━━━ Data for this exercise ━━━

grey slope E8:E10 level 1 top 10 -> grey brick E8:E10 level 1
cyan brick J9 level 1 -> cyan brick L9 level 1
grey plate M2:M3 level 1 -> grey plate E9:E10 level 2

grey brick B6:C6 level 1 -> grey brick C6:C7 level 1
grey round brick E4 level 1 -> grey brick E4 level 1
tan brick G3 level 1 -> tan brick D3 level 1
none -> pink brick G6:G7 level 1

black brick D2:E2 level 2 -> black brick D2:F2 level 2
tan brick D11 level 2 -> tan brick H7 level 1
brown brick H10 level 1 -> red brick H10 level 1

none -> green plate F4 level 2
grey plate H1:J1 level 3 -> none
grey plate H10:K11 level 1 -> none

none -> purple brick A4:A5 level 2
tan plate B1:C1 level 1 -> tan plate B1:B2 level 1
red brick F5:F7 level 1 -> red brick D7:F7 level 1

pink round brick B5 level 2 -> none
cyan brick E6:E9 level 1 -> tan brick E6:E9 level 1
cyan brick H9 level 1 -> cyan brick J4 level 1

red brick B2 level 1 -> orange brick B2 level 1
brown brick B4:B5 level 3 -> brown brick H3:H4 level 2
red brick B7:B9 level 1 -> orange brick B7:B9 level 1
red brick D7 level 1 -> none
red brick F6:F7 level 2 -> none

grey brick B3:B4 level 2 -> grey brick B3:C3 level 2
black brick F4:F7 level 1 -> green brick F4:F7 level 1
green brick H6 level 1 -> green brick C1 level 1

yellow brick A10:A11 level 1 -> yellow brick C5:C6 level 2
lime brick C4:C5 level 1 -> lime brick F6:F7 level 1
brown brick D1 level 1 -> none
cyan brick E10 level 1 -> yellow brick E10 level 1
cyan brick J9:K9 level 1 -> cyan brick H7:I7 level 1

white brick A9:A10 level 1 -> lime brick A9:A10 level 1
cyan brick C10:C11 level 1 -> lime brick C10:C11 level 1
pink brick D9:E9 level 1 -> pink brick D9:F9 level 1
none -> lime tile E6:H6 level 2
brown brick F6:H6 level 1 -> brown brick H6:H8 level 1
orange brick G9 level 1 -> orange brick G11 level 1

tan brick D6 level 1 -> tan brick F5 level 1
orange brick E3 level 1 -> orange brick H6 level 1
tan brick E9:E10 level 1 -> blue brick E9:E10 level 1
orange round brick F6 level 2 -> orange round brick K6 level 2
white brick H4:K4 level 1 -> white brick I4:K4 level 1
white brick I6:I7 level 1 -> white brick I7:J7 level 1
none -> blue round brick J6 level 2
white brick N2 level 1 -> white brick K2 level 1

━━━

Your goal :: Write out exactly the lines above from the line with "pink round brick B5 level 2 -> none" through the line with "none -> blue round brick J6 level 2", both of them included, and leave out all other lines.

Solved problem ::
pink round brick B5 level 2 -> none
cyan brick E6:E9 level 1 -> tan brick E6:E9 level 1
cyan brick H9 level 1 -> cyan brick J4 level 1

red brick B2 level 1 -> orange brick B2 level 1
brown brick B4:B5 level 3 -> brown brick H3:H4 level 2
red brick B7:B9 level 1 -> orange brick B7:B9 level 1
red brick D7 level 1 -> none
red brick F6:F7 level 2 -> none

grey brick B3:B4 level 2 -> grey brick B3:C3 level 2
black brick F4:F7 level 1 -> green brick F4:F7 level 1
green brick H6 level 1 -> green brick C1 level 1

yellow brick A10:A11 level 1 -> yellow brick C5:C6 level 2
lime brick C4:C5 level 1 -> lime brick F6:F7 level 1
brown brick D1 level 1 -> none
cyan brick E10 level 1 -> yellow brick E10 level 1
cyan brick J9:K9 level 1 -> cyan brick H7:I7 level 1

white brick A9:A10 level 1 -> lime brick A9:A10 level 1
cyan brick C10:C11 level 1 -> lime brick C10:C11 level 1
pink brick D9:E9 level 1 -> pink brick D9:F9 level 1
none -> lime tile E6:H6 level 2
brown brick F6:H6 level 1 -> brown brick H6:H8 level 1
orange brick G9 level 1 -> orange brick G11 level 1

tan brick D6 level 1 -> tan brick F5 level 1
orange brick E3 level 1 -> orange brick H6 level 1
tan brick E9:E10 level 1 -> blue brick E9:E10 level 1
orange round brick F6 level 2 -> orange round brick K6 level 2
white brick H4:K4 level 1 -> white brick I4:K4 level 1
white brick I6:I7 level 1 -> white brick I7:J7 level 1
none -> blue round brick J6 level 2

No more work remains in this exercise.